- _Work required_
Collect every line of the records below that contains the word "degrees".

- _Record excerpts_
----

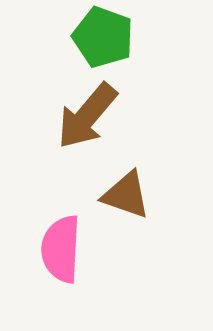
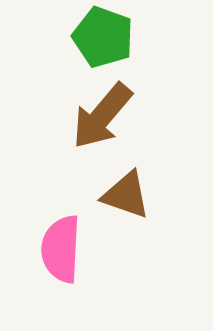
brown arrow: moved 15 px right
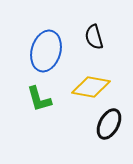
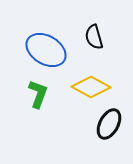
blue ellipse: moved 1 px up; rotated 75 degrees counterclockwise
yellow diamond: rotated 18 degrees clockwise
green L-shape: moved 1 px left, 5 px up; rotated 144 degrees counterclockwise
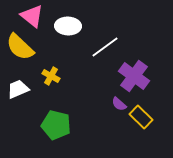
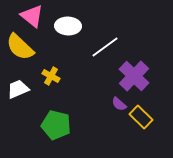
purple cross: rotated 8 degrees clockwise
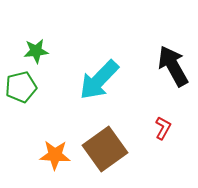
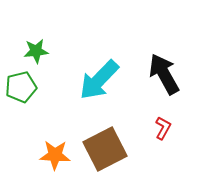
black arrow: moved 9 px left, 8 px down
brown square: rotated 9 degrees clockwise
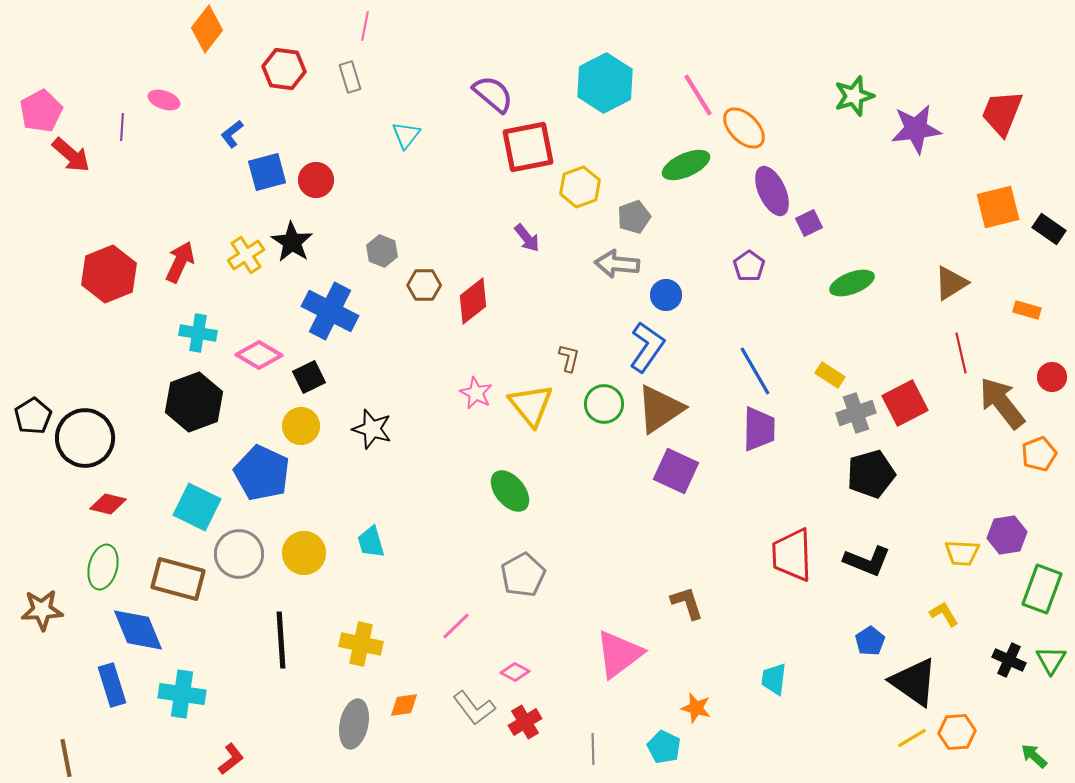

----

- _Result of the task_
blue ellipse: moved 1 px up; rotated 75 degrees counterclockwise
yellow diamond: rotated 18 degrees clockwise
green L-shape: moved 1 px left, 5 px up; rotated 144 degrees counterclockwise
purple cross: rotated 8 degrees clockwise
brown square: rotated 9 degrees clockwise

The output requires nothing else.